=== REQUIREMENT ===
In the data below, reproduce everything exactly except the images.

=== SOURCE DATA ===
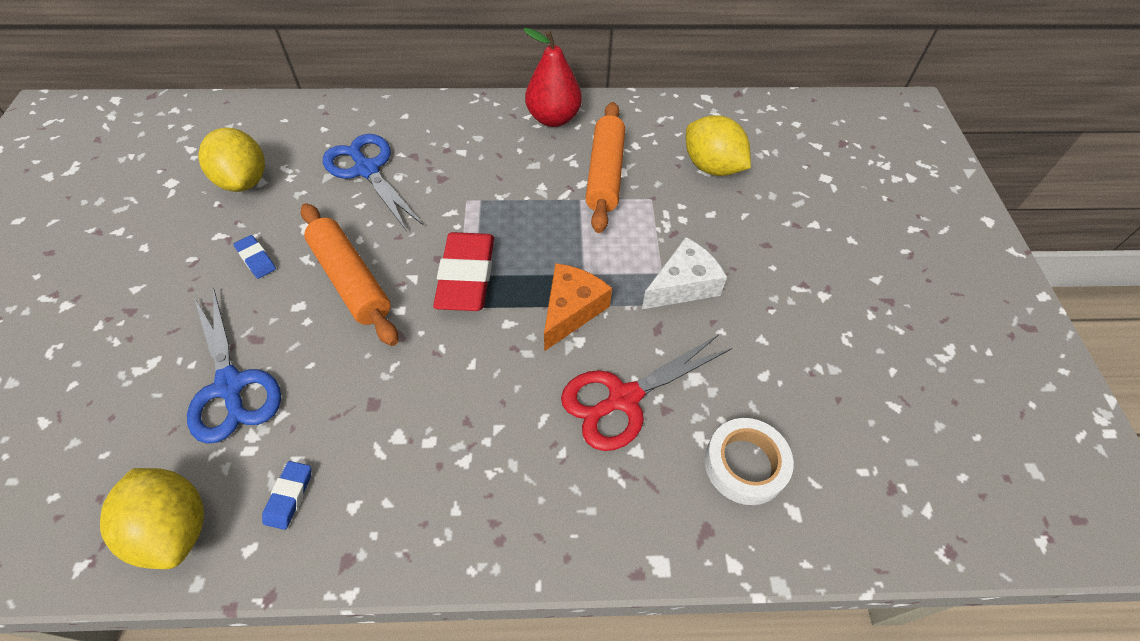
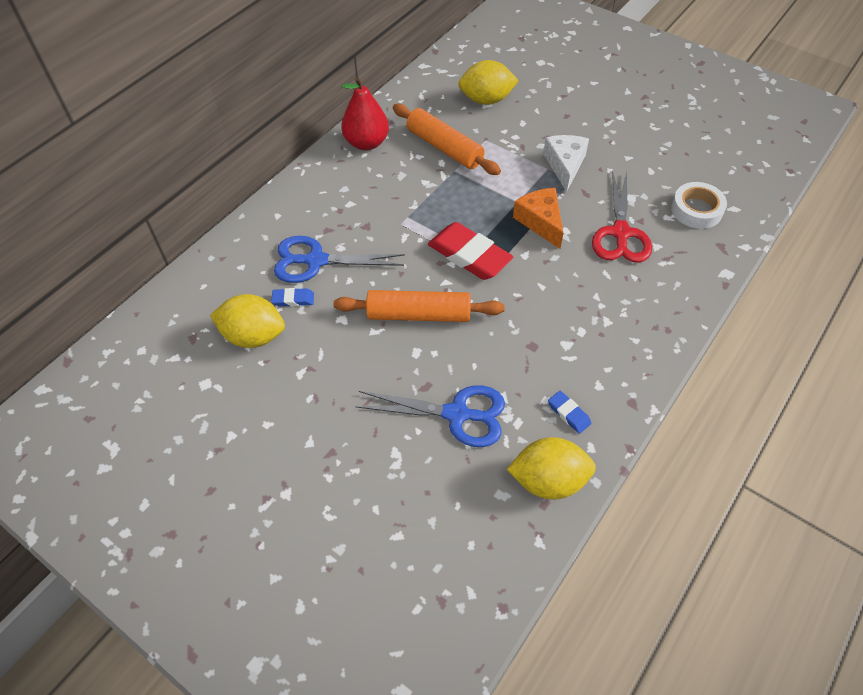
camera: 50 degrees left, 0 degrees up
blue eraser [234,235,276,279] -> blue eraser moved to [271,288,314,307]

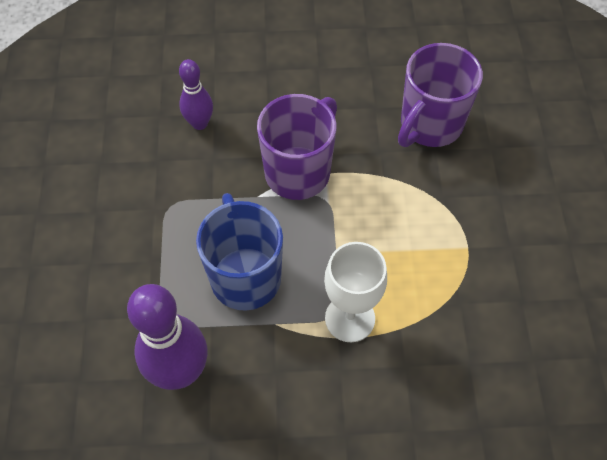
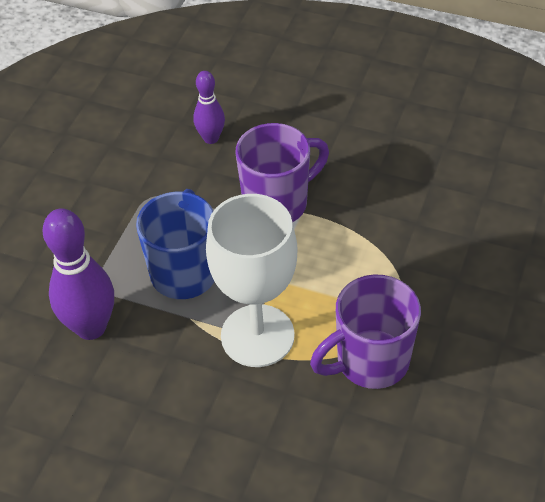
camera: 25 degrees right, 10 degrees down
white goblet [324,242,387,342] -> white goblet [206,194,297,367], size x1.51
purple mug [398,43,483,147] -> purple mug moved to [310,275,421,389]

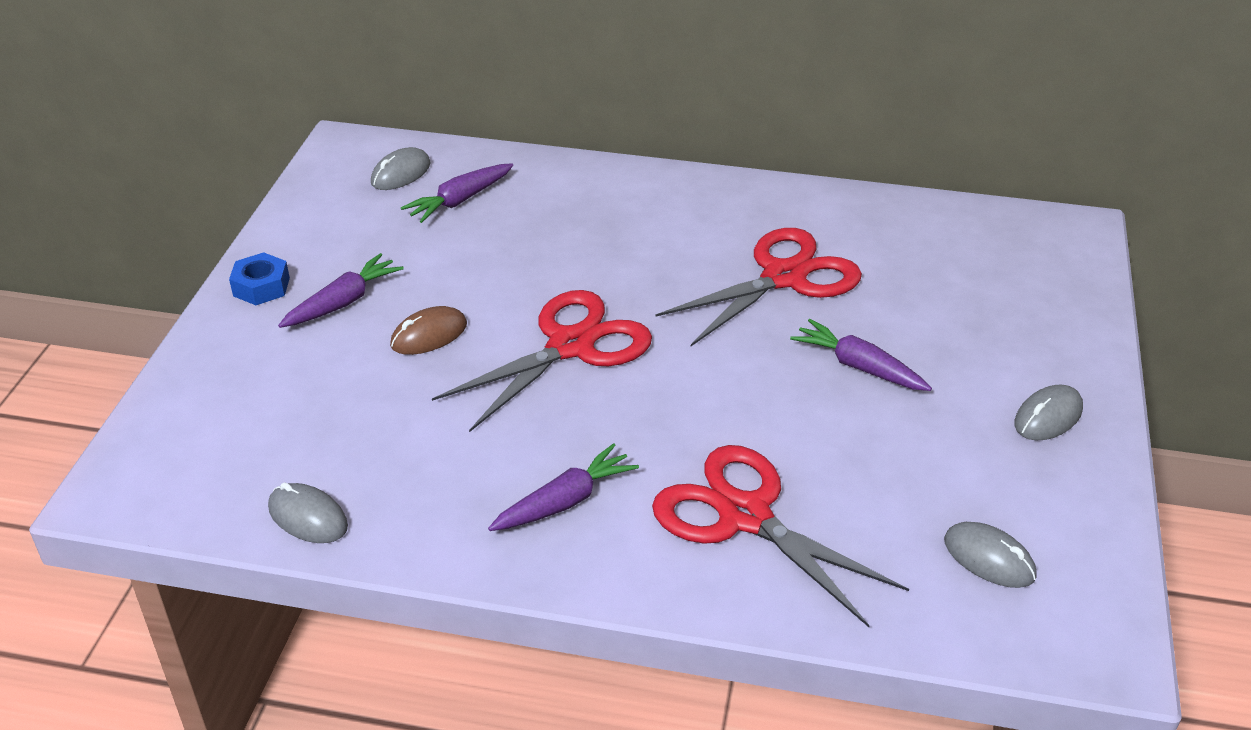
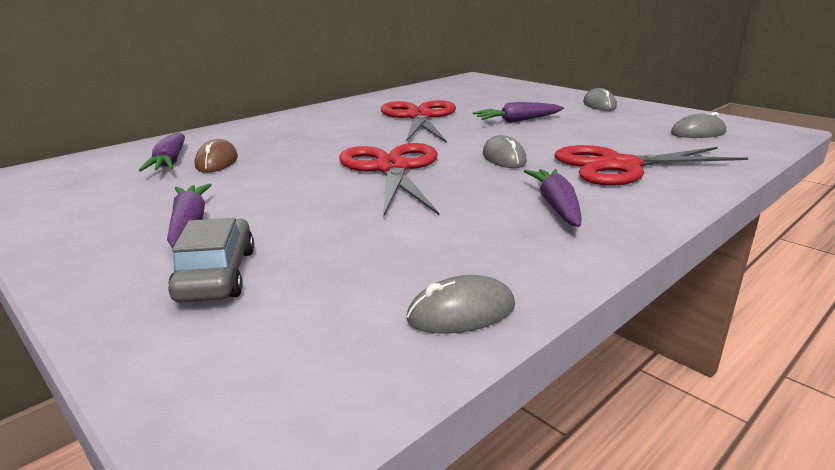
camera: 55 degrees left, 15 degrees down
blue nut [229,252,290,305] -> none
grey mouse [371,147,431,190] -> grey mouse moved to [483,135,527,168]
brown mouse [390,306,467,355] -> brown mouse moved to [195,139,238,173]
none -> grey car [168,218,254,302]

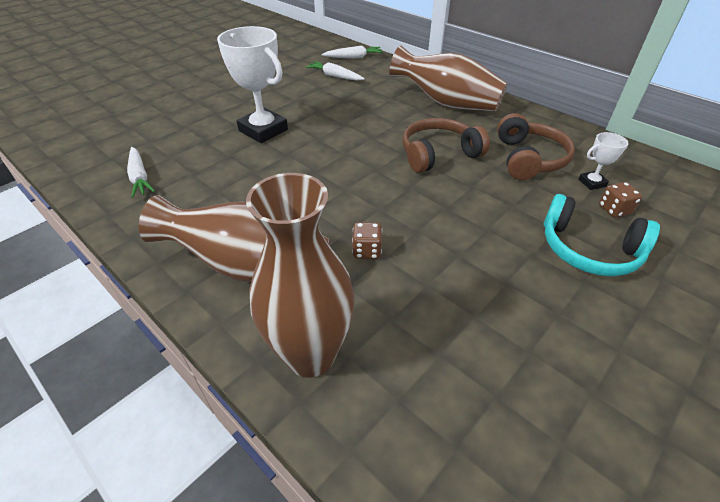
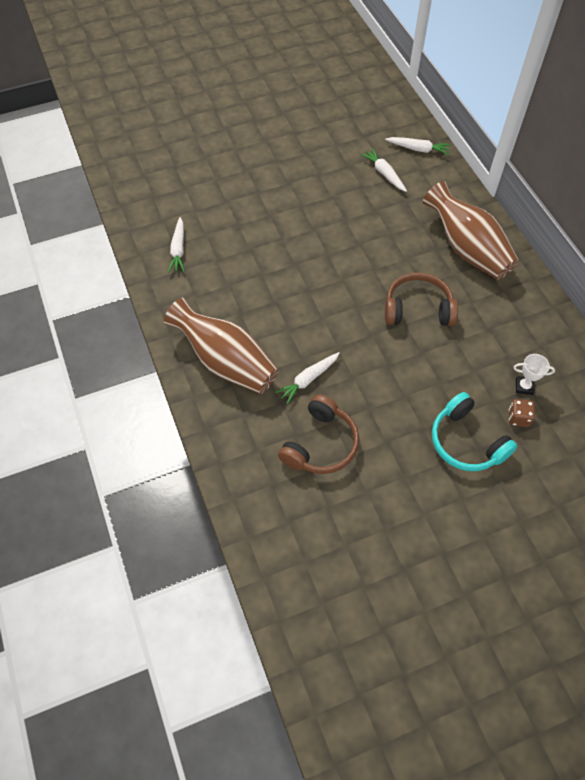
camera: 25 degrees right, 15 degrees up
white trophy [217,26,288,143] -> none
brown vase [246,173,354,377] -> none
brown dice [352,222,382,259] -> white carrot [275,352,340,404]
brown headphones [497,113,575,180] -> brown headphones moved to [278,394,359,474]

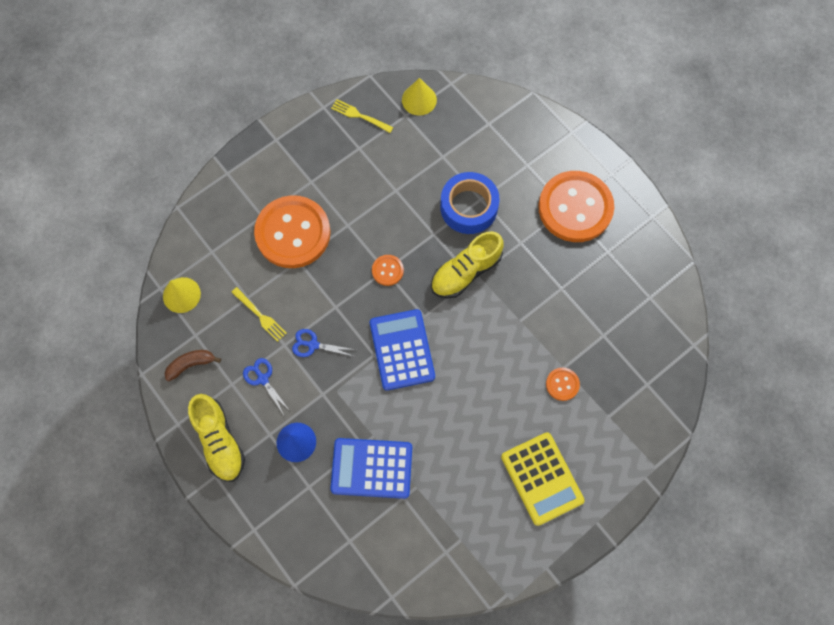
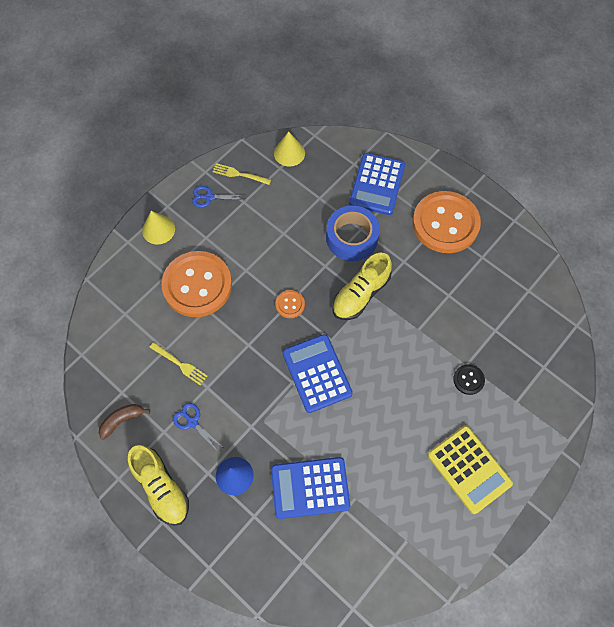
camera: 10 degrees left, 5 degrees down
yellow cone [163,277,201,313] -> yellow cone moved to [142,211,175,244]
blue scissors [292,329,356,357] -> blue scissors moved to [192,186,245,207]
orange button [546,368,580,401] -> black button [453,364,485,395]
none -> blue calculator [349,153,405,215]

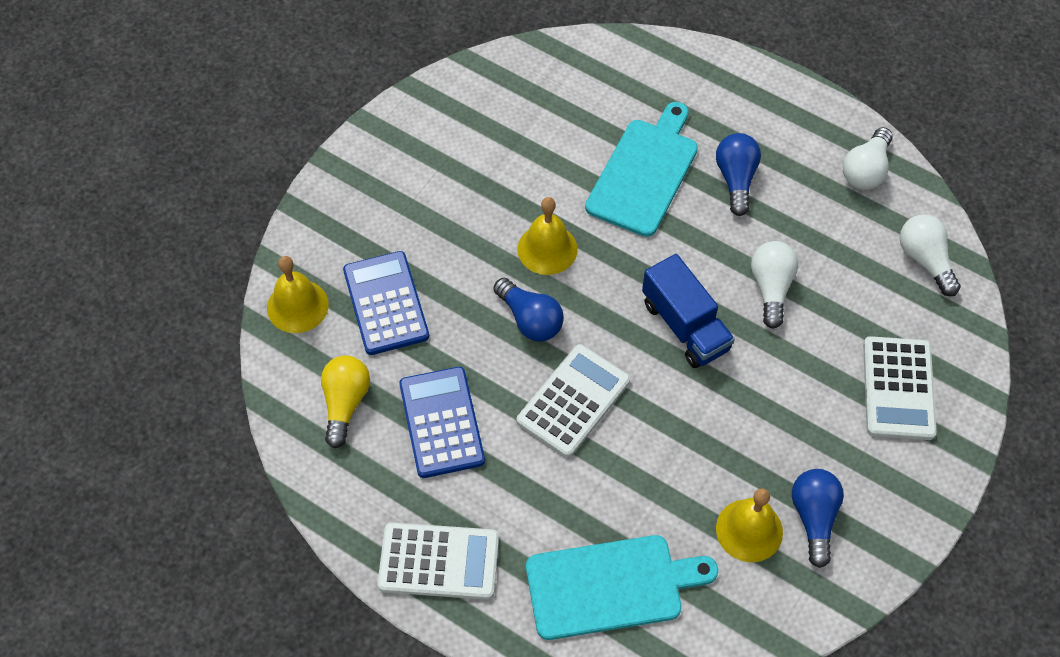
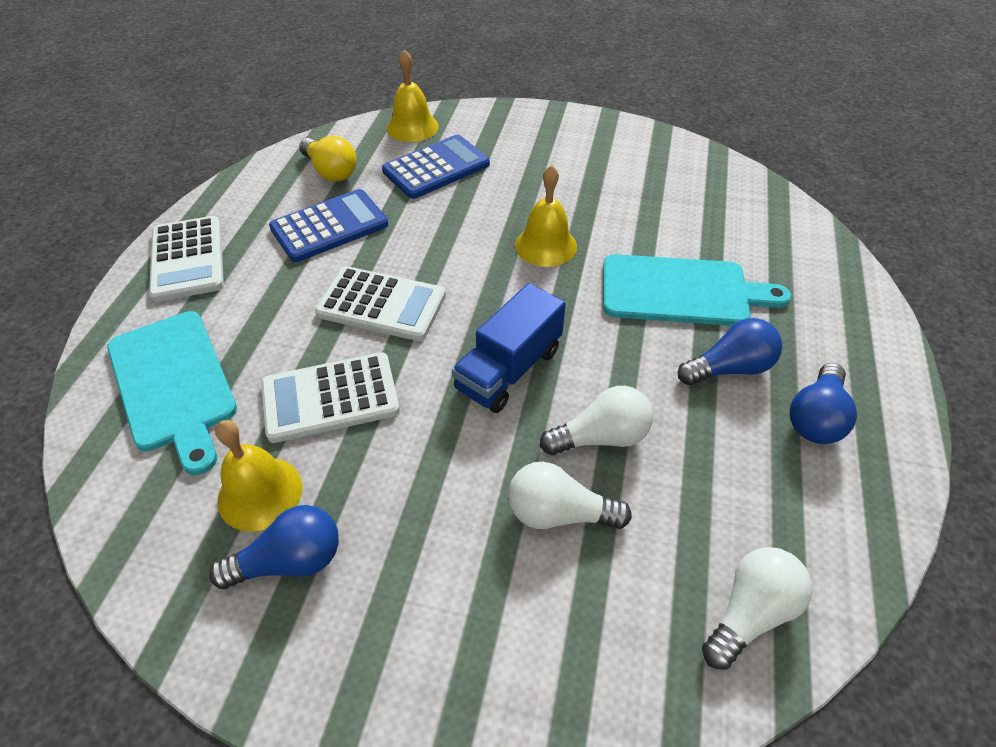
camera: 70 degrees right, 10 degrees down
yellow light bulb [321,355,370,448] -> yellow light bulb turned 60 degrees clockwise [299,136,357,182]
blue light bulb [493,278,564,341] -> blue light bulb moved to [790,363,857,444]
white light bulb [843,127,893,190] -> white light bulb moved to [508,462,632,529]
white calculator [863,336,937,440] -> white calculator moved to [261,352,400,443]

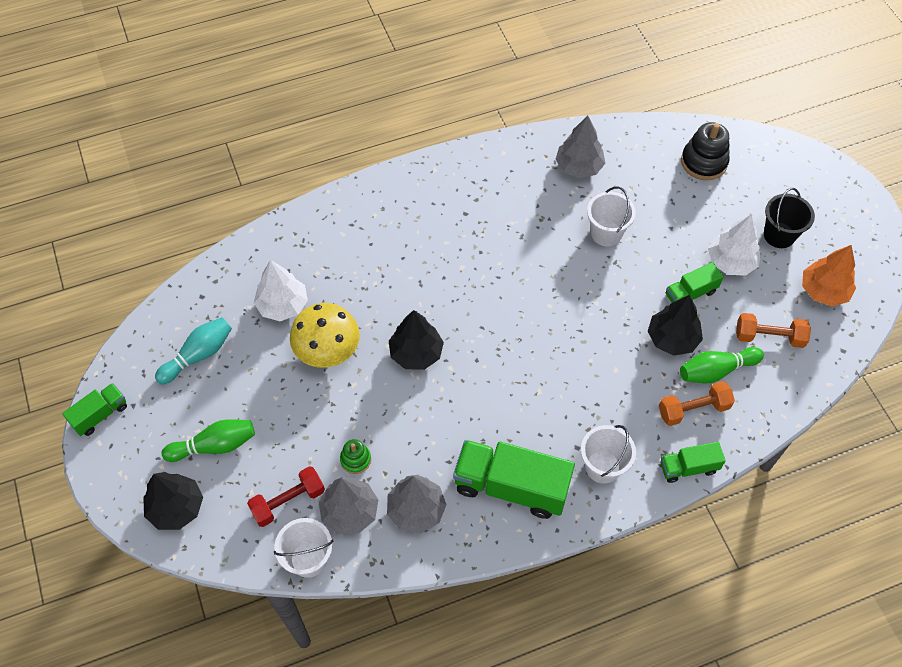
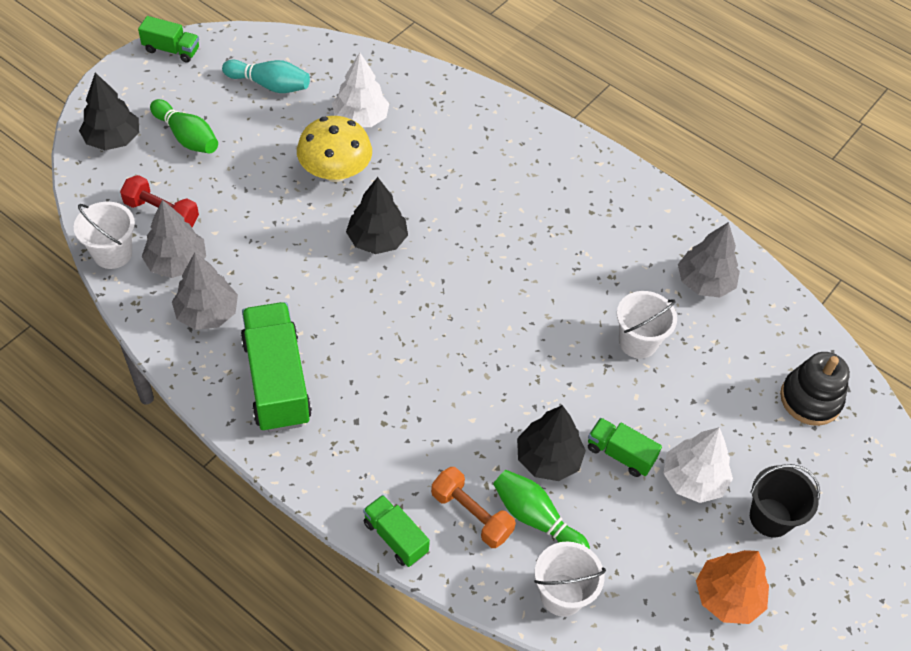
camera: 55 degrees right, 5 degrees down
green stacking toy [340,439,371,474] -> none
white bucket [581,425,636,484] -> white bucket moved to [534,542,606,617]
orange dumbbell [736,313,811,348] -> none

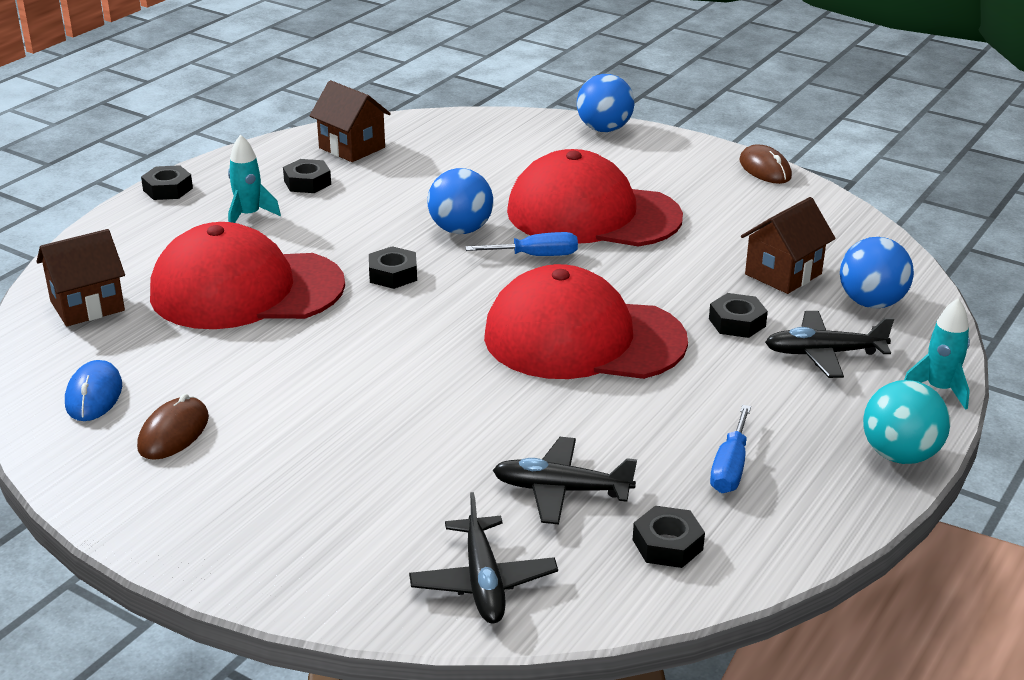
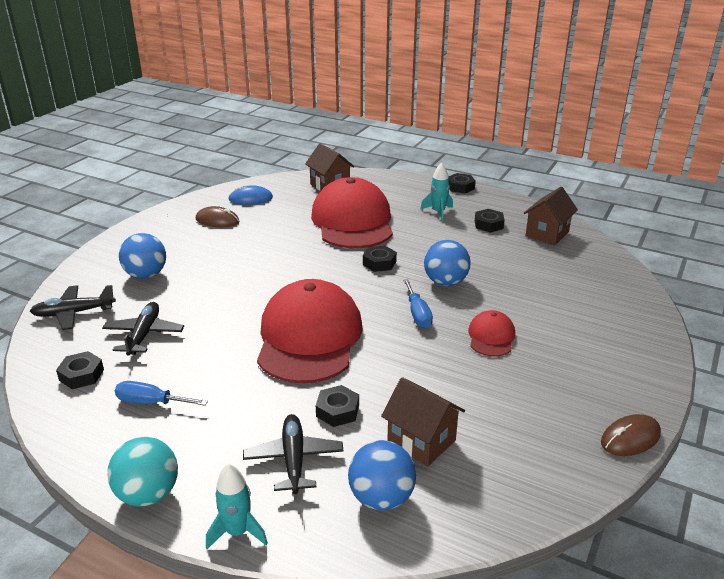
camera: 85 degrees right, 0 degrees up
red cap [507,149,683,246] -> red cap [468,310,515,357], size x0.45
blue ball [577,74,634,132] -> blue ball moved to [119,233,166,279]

=== EXERCISE ANSWER ===
camera: 50 degrees left, 0 degrees up
blue eraser [234,235,276,279] -> blue eraser moved to [271,288,314,307]

camera: 25 degrees right, 10 degrees down
white goblet [324,242,387,342] -> white goblet [206,194,297,367], size x1.51
purple mug [398,43,483,147] -> purple mug moved to [310,275,421,389]

camera: 55 degrees left, 15 degrees down
blue nut [229,252,290,305] -> none
grey mouse [371,147,431,190] -> grey mouse moved to [483,135,527,168]
brown mouse [390,306,467,355] -> brown mouse moved to [195,139,238,173]
none -> grey car [168,218,254,302]

camera: 25 degrees right, 15 degrees up
white trophy [217,26,288,143] -> none
brown vase [246,173,354,377] -> none
brown dice [352,222,382,259] -> white carrot [275,352,340,404]
brown headphones [497,113,575,180] -> brown headphones moved to [278,394,359,474]

camera: 10 degrees left, 5 degrees down
yellow cone [163,277,201,313] -> yellow cone moved to [142,211,175,244]
blue scissors [292,329,356,357] -> blue scissors moved to [192,186,245,207]
orange button [546,368,580,401] -> black button [453,364,485,395]
none -> blue calculator [349,153,405,215]

camera: 70 degrees right, 10 degrees down
yellow light bulb [321,355,370,448] -> yellow light bulb turned 60 degrees clockwise [299,136,357,182]
blue light bulb [493,278,564,341] -> blue light bulb moved to [790,363,857,444]
white light bulb [843,127,893,190] -> white light bulb moved to [508,462,632,529]
white calculator [863,336,937,440] -> white calculator moved to [261,352,400,443]

camera: 55 degrees right, 5 degrees down
green stacking toy [340,439,371,474] -> none
white bucket [581,425,636,484] -> white bucket moved to [534,542,606,617]
orange dumbbell [736,313,811,348] -> none

camera: 85 degrees right, 0 degrees up
red cap [507,149,683,246] -> red cap [468,310,515,357], size x0.45
blue ball [577,74,634,132] -> blue ball moved to [119,233,166,279]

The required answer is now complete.